Transcribe exactly the line containing "[209 311 269 380]" and every line after it, through the end of the records below.

-*-*-

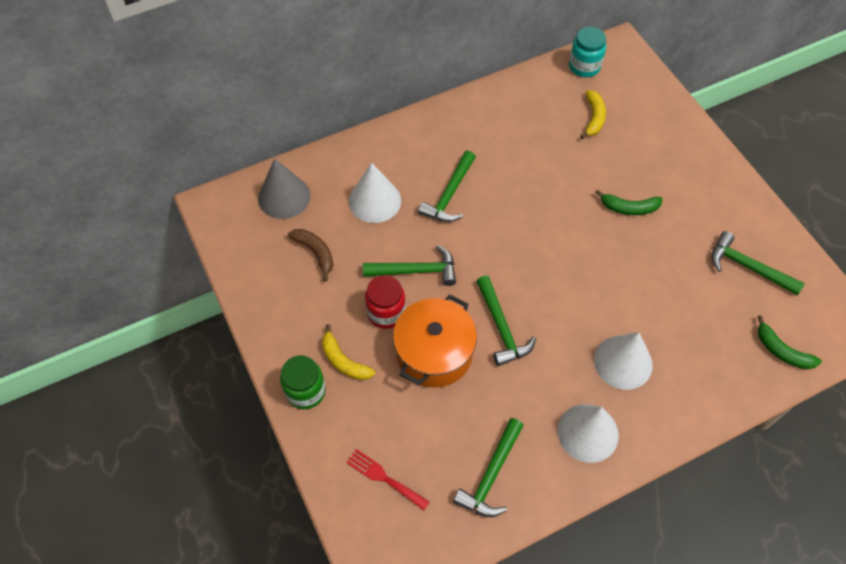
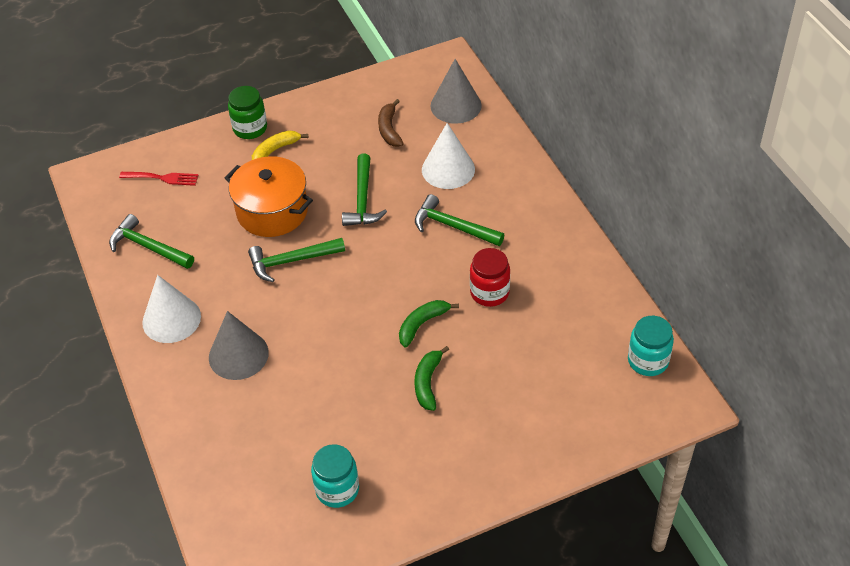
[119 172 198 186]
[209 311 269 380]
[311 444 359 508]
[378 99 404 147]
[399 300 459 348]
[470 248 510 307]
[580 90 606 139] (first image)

-*-*-

* Exercise output
[209 311 269 380]
[311 444 359 508]
[378 99 404 147]
[399 300 459 348]
[470 248 510 307]
[580 90 606 139] (first image)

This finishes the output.